▸ TASK BRIEF:
Please find all lines in the data that hold the string "FILT" and copy them.

▸ MATERIAL PROVIDED:

▼

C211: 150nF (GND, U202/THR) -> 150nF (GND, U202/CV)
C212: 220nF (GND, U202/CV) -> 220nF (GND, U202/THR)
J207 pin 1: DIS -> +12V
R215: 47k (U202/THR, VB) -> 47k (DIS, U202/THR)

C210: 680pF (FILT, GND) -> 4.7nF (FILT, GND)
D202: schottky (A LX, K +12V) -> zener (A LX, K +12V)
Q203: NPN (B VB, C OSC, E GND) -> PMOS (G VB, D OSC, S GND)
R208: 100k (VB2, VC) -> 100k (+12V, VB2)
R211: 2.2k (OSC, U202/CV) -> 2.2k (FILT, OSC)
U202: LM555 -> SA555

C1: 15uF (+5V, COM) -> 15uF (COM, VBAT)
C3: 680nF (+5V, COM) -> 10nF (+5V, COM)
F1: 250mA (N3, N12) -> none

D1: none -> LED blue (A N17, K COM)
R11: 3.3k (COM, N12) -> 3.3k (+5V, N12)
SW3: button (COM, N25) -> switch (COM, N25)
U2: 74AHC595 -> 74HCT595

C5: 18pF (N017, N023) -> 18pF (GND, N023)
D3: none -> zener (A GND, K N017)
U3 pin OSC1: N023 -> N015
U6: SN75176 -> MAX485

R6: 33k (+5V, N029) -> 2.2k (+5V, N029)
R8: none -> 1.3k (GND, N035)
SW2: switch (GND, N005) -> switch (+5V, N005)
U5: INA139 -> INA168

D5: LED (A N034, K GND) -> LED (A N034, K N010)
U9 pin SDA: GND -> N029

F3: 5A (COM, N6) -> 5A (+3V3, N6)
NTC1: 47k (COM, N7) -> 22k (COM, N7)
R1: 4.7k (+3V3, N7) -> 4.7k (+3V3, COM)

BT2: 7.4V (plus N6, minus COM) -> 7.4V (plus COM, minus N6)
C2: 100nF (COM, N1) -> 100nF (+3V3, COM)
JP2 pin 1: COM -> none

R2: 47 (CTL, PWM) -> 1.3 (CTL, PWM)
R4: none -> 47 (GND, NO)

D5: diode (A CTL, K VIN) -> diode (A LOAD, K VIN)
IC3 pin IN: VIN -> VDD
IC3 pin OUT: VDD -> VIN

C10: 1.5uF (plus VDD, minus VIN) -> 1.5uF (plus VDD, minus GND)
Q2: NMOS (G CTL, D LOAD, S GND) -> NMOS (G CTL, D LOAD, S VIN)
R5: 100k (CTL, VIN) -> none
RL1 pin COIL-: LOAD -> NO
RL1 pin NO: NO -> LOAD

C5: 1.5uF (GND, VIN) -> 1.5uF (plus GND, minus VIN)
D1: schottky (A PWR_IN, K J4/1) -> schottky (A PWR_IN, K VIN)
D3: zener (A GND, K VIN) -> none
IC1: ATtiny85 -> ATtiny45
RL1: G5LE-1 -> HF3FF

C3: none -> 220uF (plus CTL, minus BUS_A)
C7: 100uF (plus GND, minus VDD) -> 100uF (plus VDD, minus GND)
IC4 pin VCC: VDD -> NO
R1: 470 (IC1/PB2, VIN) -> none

▲

▸ RESPONSE AREA:
C210: 680pF (FILT, GND) -> 4.7nF (FILT, GND)
R211: 2.2k (OSC, U202/CV) -> 2.2k (FILT, OSC)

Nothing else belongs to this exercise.